● Problem description:
Nothing but the lines from the one with "VR101: 500k (DGND, J101/2, wiper" through the end of the records may appear in the answer, each reproduced exactly, pictures omitted.
Information provided START
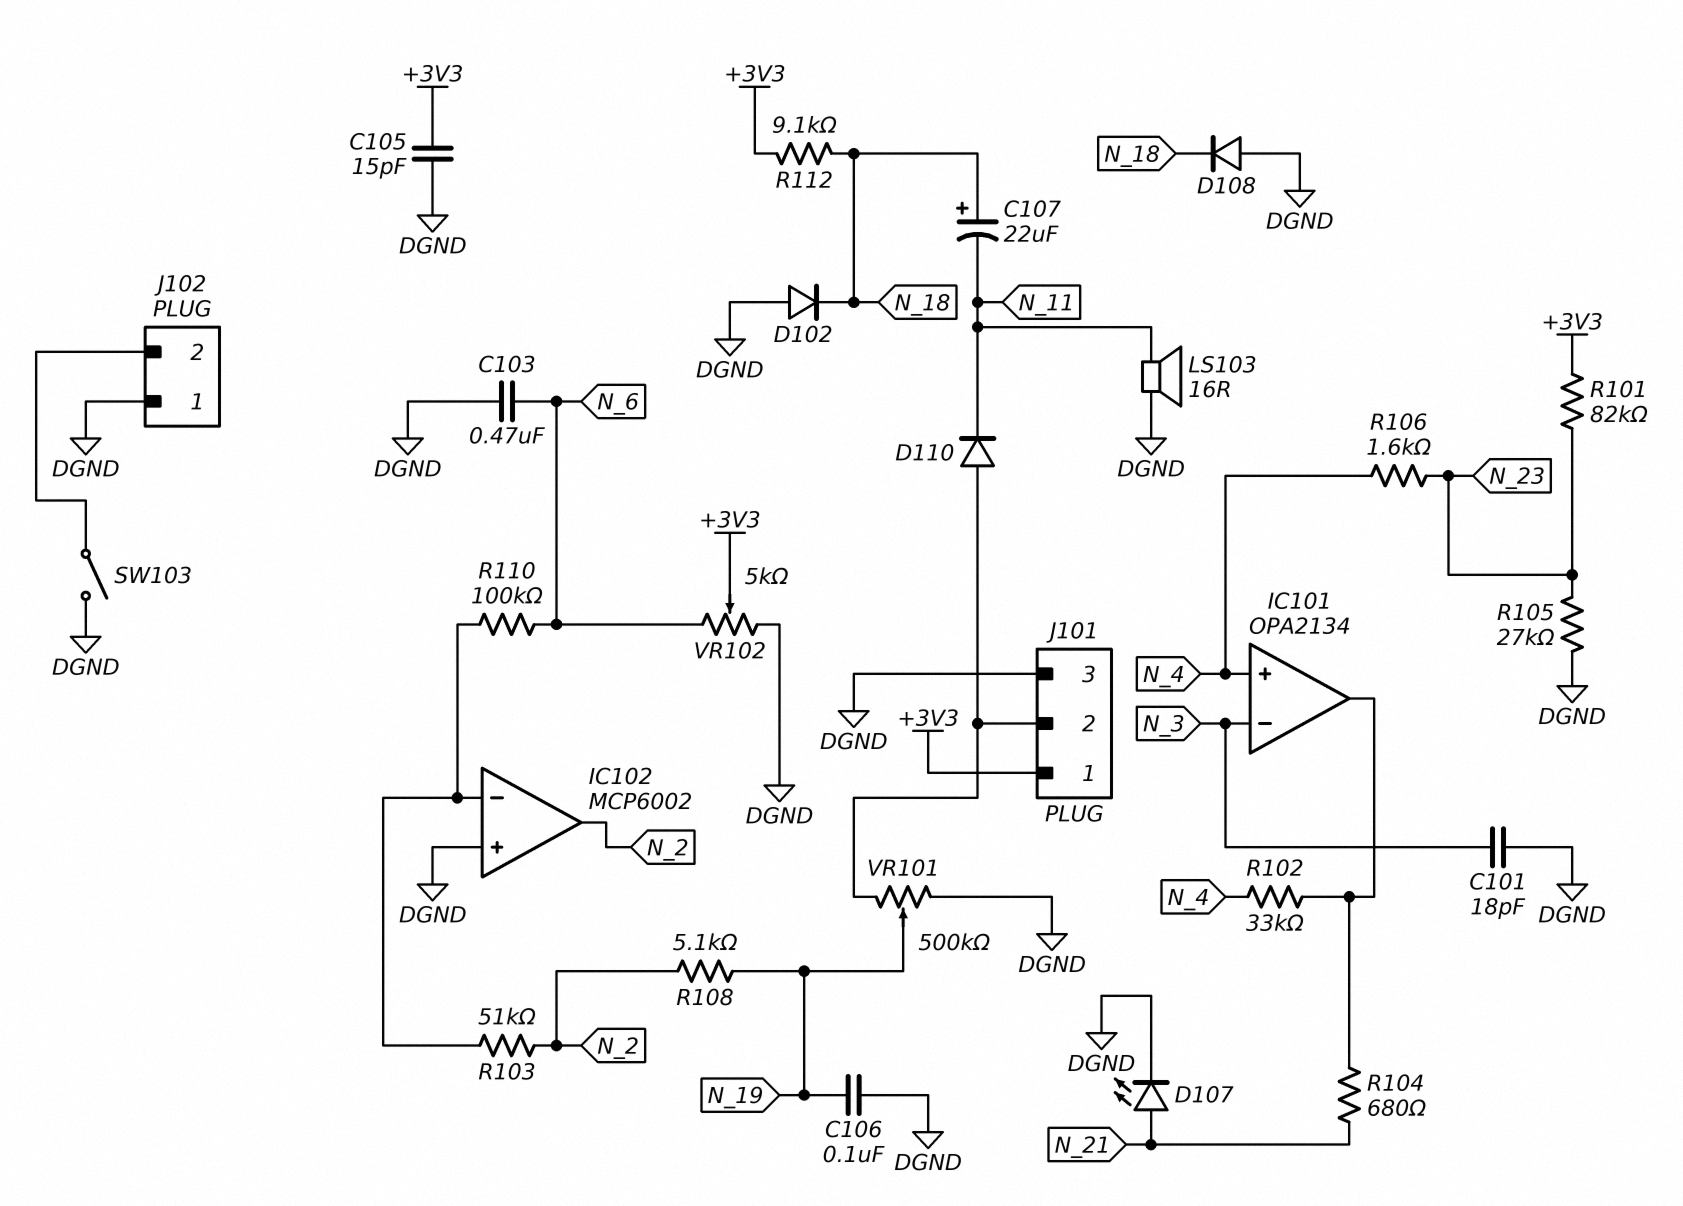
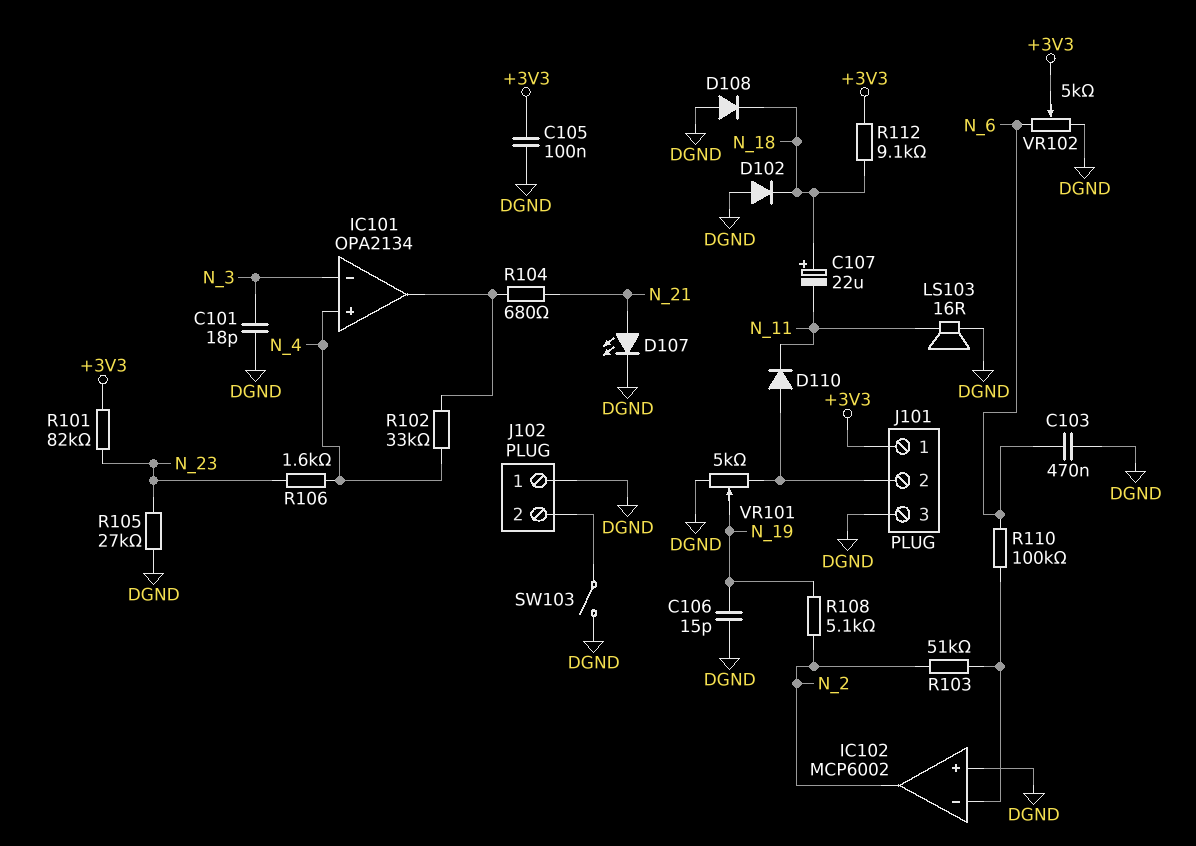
C105: 15pF (+3V3, DGND) -> 100nF (+3V3, DGND)
C106: 100nF (DGND, N_19) -> 15pF (DGND, N_19)
VR101: 500k (DGND, J101/2, wiper N_19) -> 5k (DGND, J101/2, wiper N_19)

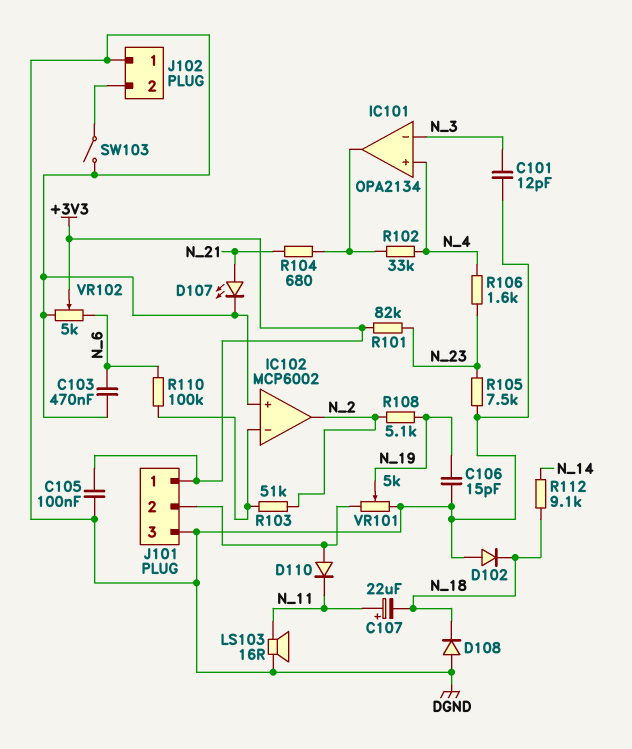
C101: 18pF (DGND, N_3) -> 12pF (DGND, N_3)
C107: 22uF (plus N_18, minus N_11) -> 22uF (plus N_11, minus N_18)
R105: 27k (DGND, N_23) -> 7.5k (DGND, N_23)
R112: 9.1k (+3V3, N_18) -> 9.1k (N_14, N_18)

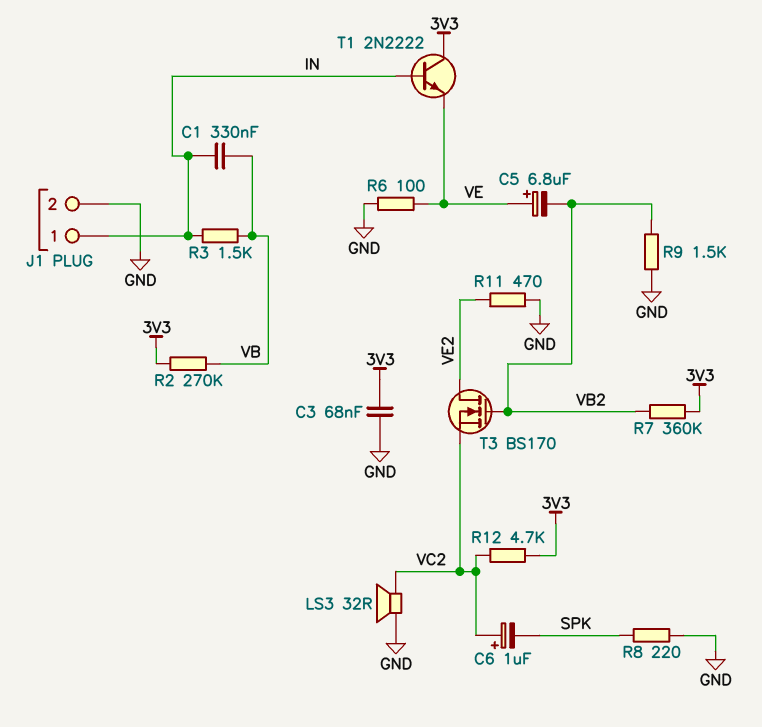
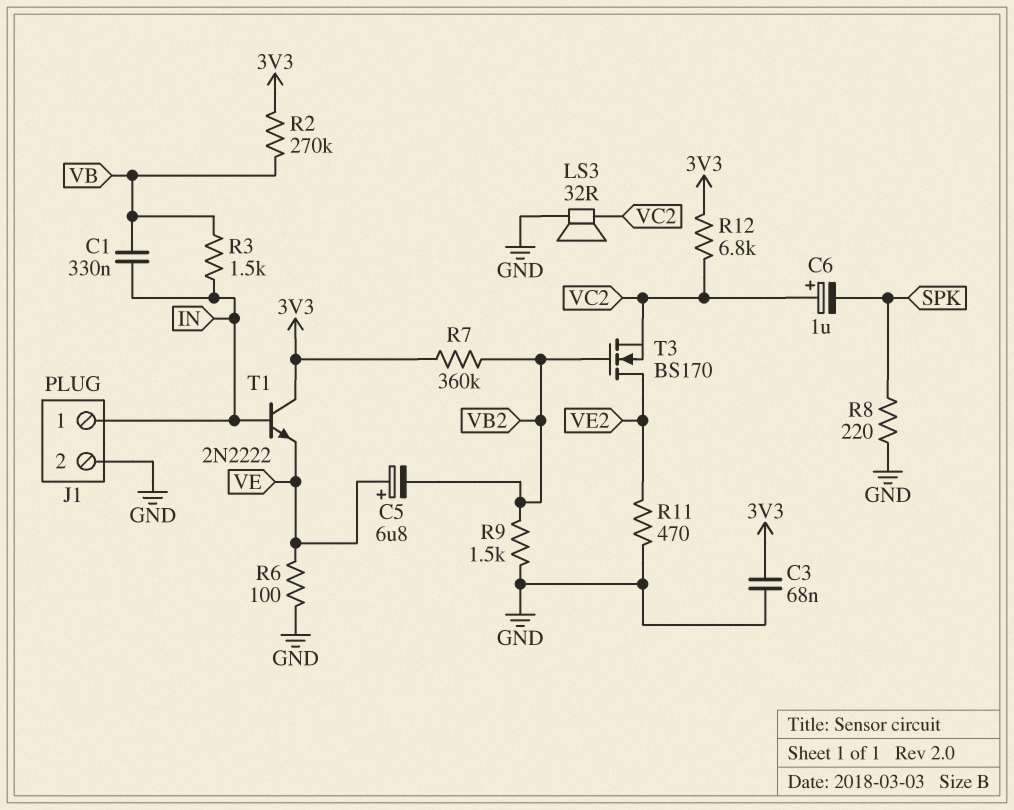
R12: 4.7k (3V3, VC2) -> 6.8k (3V3, VC2)

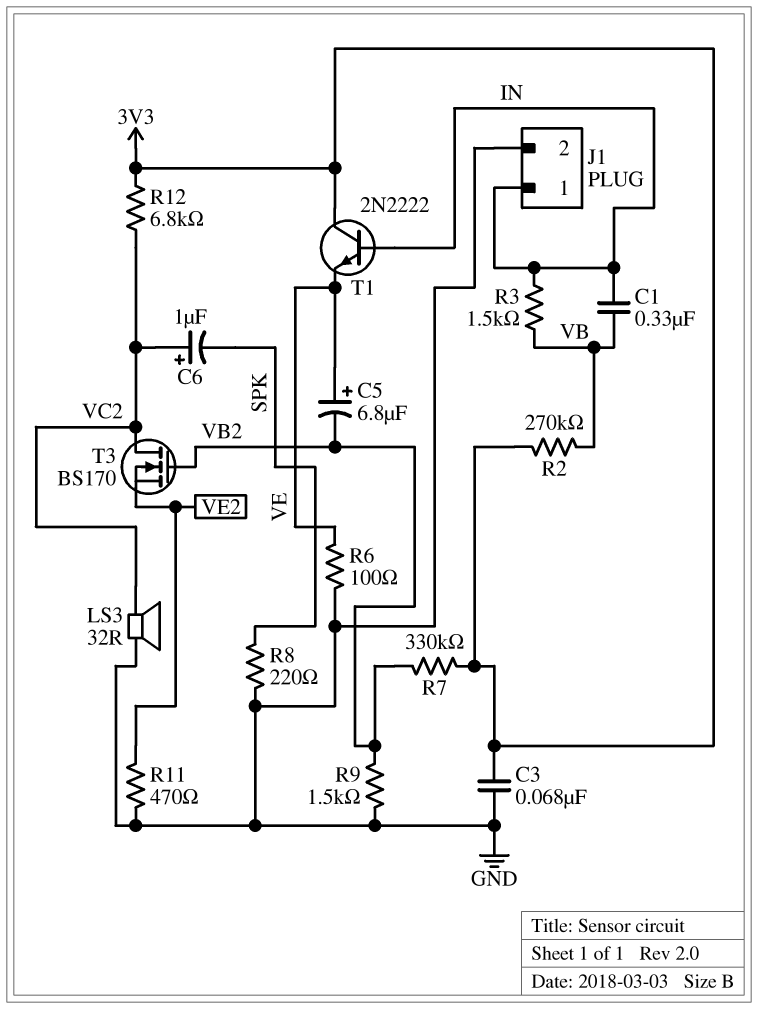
R7: 360k (3V3, VB2) -> 330k (3V3, VB2)
T3: NMOS BS170 (G VB2, D VE2, S VC2) -> NMOS BS170 (G VB2, D VC2, S VE2)

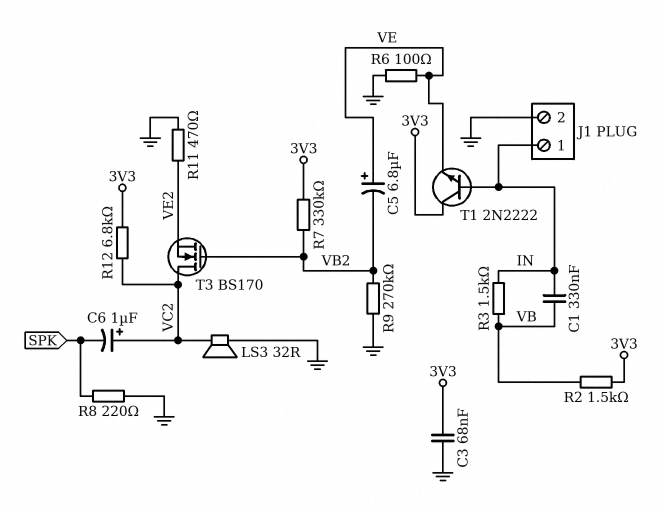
R2: 270k (3V3, VB) -> 1.5k (3V3, VB)
R9: 1.5k (GND, VB2) -> 270k (GND, VB2)

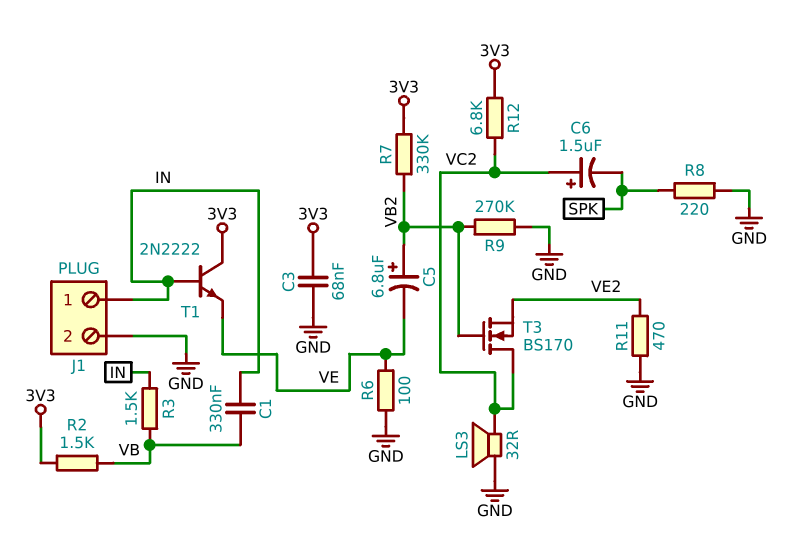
C5: 6.8uF (plus VE, minus VB2) -> 6.8uF (plus VB2, minus VE)
C6: 1uF (plus VC2, minus SPK) -> 1.5uF (plus VC2, minus SPK)

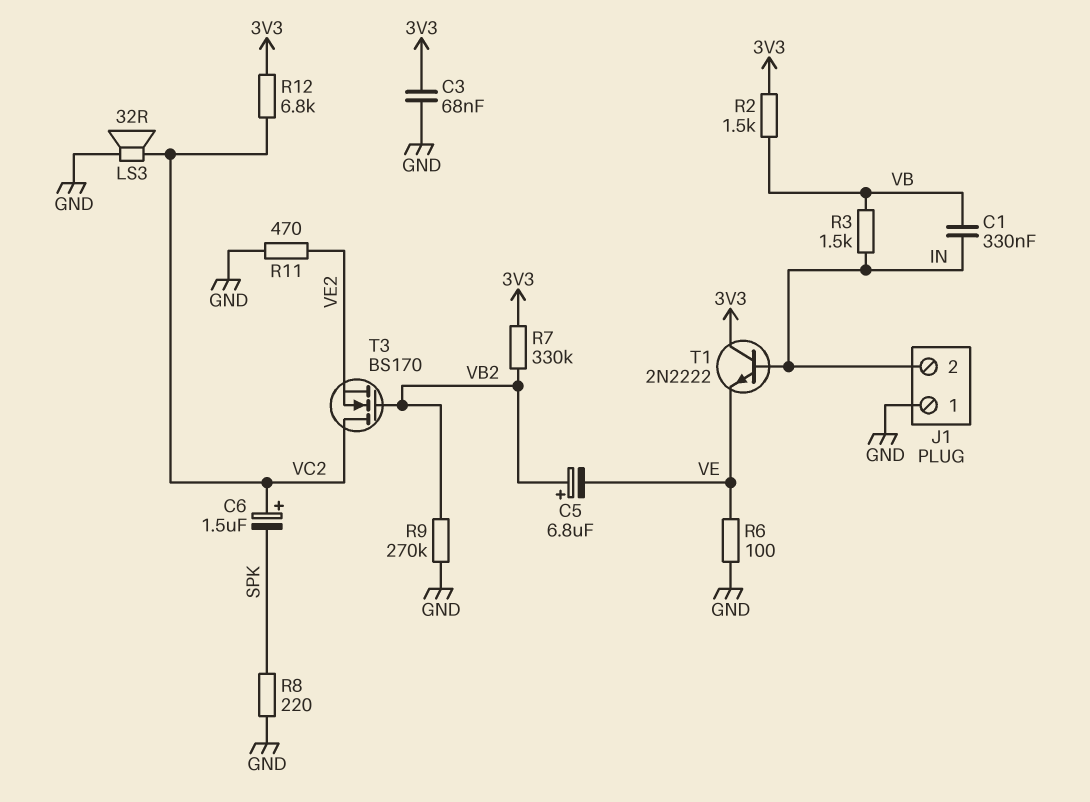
J1 pin 1: IN -> GND
J1 pin 2: GND -> IN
Information provided END
● Result of this exercise:
VR101: 500k (DGND, J101/2, wiper N_19) -> 5k (DGND, J101/2, wiper N_19)

C101: 18pF (DGND, N_3) -> 12pF (DGND, N_3)
C107: 22uF (plus N_18, minus N_11) -> 22uF (plus N_11, minus N_18)
R105: 27k (DGND, N_23) -> 7.5k (DGND, N_23)
R112: 9.1k (+3V3, N_18) -> 9.1k (N_14, N_18)

R12: 4.7k (3V3, VC2) -> 6.8k (3V3, VC2)

R7: 360k (3V3, VB2) -> 330k (3V3, VB2)
T3: NMOS BS170 (G VB2, D VE2, S VC2) -> NMOS BS170 (G VB2, D VC2, S VE2)

R2: 270k (3V3, VB) -> 1.5k (3V3, VB)
R9: 1.5k (GND, VB2) -> 270k (GND, VB2)

C5: 6.8uF (plus VE, minus VB2) -> 6.8uF (plus VB2, minus VE)
C6: 1uF (plus VC2, minus SPK) -> 1.5uF (plus VC2, minus SPK)

J1 pin 1: IN -> GND
J1 pin 2: GND -> IN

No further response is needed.